WHAT THE TASK REQUIRES →
For the entries below, print exactly the lines between the line holding "plant: (47, 257)" and the line holding "bench: (57, 100) -> (133, 72), moved", inclusive, and nothing else.

EXTRACTED ENTRIES →
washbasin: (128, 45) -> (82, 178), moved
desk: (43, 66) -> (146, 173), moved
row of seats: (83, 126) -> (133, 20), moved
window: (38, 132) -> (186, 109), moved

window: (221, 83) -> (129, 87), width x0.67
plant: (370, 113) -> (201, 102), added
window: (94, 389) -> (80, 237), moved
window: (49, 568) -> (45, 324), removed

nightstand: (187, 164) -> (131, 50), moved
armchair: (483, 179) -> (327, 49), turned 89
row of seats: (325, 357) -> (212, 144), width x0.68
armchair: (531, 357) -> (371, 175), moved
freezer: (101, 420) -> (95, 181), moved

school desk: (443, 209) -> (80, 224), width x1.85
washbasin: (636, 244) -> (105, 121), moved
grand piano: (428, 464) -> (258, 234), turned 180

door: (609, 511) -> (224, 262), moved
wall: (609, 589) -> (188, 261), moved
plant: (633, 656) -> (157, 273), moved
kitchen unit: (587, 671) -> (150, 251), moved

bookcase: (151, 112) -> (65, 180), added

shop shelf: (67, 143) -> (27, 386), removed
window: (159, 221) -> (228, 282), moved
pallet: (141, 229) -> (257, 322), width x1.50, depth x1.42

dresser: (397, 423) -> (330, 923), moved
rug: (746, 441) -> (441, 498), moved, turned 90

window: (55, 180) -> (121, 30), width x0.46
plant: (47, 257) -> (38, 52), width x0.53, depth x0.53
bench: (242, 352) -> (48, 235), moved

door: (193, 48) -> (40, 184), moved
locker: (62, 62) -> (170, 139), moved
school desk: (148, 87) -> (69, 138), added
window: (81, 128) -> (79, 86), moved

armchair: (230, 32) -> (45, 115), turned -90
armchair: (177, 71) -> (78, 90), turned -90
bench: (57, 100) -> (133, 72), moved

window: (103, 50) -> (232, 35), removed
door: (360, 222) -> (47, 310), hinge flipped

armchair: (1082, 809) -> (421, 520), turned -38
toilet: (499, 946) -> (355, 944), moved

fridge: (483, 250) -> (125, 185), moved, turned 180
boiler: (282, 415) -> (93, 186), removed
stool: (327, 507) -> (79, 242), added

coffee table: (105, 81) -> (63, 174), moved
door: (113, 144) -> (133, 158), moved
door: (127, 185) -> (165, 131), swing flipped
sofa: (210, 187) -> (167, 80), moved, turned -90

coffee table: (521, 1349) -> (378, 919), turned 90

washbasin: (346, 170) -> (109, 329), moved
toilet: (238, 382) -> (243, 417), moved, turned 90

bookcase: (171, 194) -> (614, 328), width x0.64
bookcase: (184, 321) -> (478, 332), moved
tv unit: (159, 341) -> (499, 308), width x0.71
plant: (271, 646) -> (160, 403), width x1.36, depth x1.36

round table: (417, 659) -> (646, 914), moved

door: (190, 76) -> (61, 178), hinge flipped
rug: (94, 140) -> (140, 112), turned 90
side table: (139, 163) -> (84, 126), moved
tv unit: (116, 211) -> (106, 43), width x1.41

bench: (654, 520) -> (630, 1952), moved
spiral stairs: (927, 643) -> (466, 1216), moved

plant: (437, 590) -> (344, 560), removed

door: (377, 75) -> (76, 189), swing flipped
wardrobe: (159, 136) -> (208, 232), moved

ANSWER SPACE →
plant: (47, 257) -> (38, 52), width x0.53, depth x0.53
bench: (242, 352) -> (48, 235), moved

door: (193, 48) -> (40, 184), moved
locker: (62, 62) -> (170, 139), moved
school desk: (148, 87) -> (69, 138), added
window: (81, 128) -> (79, 86), moved

armchair: (230, 32) -> (45, 115), turned -90
armchair: (177, 71) -> (78, 90), turned -90
bench: (57, 100) -> (133, 72), moved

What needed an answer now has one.